HOW TO COMPLETE THIS TASK ▸ Please return only the lines from the one holding "green capsule: 10 -> 8" through the one holding "pink capsule: 9 -> 7", exactly as they appear in the records below, both ends included.

INFORMATION PROVIDED ▸
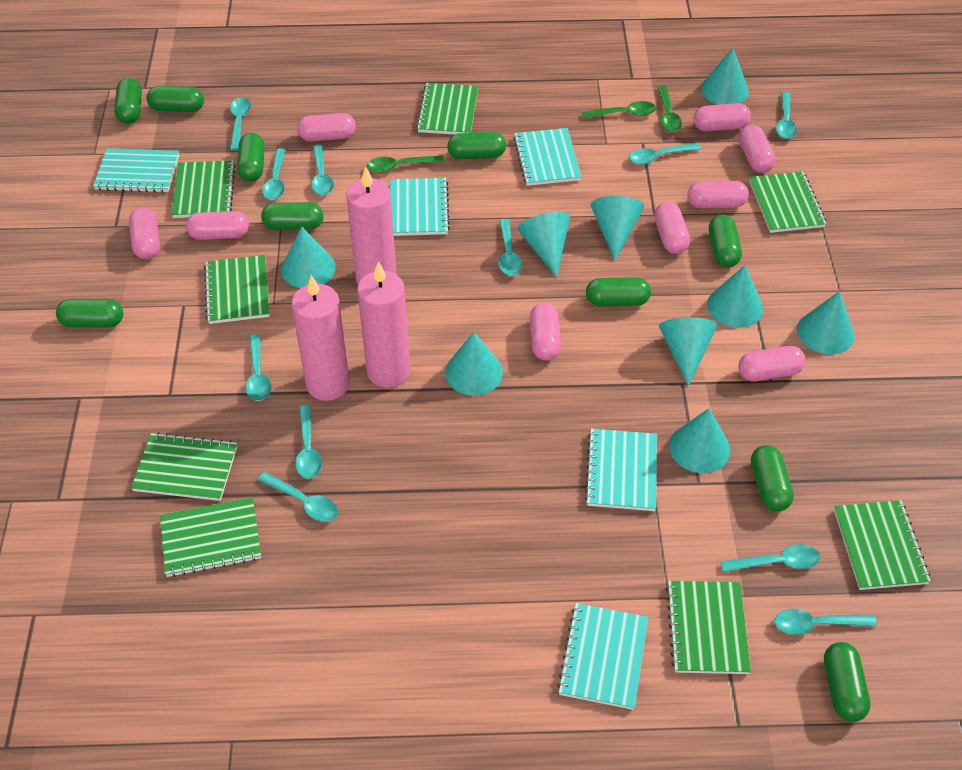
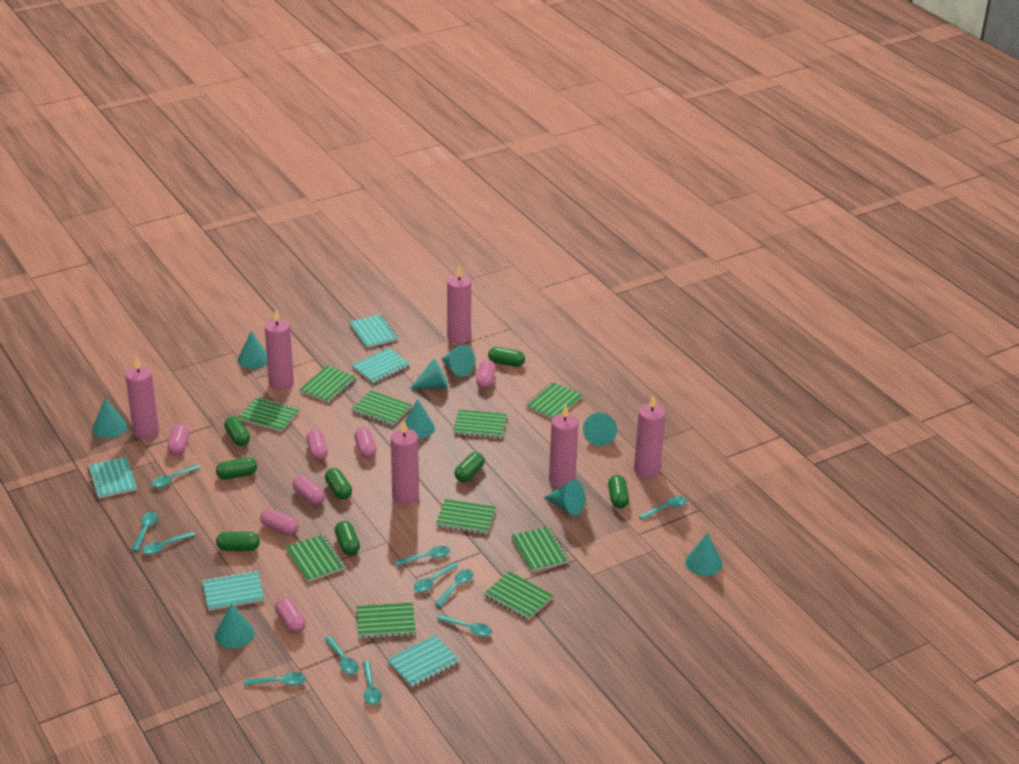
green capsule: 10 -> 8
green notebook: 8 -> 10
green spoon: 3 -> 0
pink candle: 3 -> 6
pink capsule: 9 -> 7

---

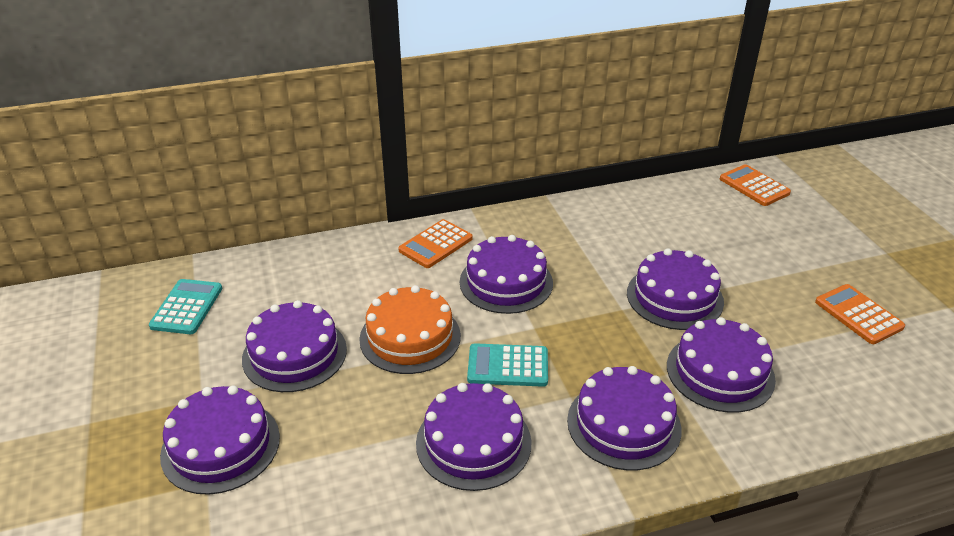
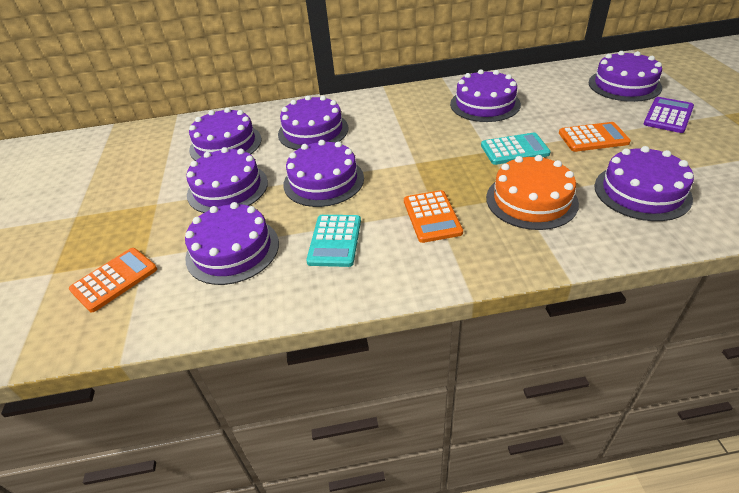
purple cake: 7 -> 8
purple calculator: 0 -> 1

ANSWER SPACE ▸
green capsule: 10 -> 8
green notebook: 8 -> 10
green spoon: 3 -> 0
pink candle: 3 -> 6
pink capsule: 9 -> 7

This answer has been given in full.